PROBLEM DESCRIPTION: Copy every line of the data that includes the string "fork".

RECORDS TO USE:

····················

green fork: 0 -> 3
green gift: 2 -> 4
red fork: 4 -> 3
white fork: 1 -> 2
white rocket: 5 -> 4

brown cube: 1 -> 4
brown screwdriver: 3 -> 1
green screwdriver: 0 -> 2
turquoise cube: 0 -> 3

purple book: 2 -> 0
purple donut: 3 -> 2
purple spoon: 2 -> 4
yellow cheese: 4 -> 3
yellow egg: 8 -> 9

····················

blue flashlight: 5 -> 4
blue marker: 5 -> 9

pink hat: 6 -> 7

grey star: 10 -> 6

····················

RESPONSE AREA:
green fork: 0 -> 3
red fork: 4 -> 3
white fork: 1 -> 2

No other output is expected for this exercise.